Work instruction: Output only the lines below from the one containing "camera: 10 degrees right, 10 degrees down" to the one containing "(594, 444) = (704, 548): blue", exactly as written, both ends kept.

Source records:
--- --- ---
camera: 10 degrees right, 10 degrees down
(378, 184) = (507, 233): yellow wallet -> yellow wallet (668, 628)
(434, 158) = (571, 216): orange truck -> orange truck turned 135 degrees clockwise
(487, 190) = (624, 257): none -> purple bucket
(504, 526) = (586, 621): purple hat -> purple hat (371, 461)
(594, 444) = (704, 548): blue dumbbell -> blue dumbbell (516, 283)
--- --- ---
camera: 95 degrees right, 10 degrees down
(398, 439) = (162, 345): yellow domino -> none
--- --- ---
Response for this exercise:
camera: 10 degrees right, 10 degrees down
(378, 184) = (507, 233): yellow wallet -> yellow wallet (668, 628)
(434, 158) = (571, 216): orange truck -> orange truck turned 135 degrees clockwise
(487, 190) = (624, 257): none -> purple bucket
(504, 526) = (586, 621): purple hat -> purple hat (371, 461)
(594, 444) = (704, 548): blue dumbbell -> blue dumbbell (516, 283)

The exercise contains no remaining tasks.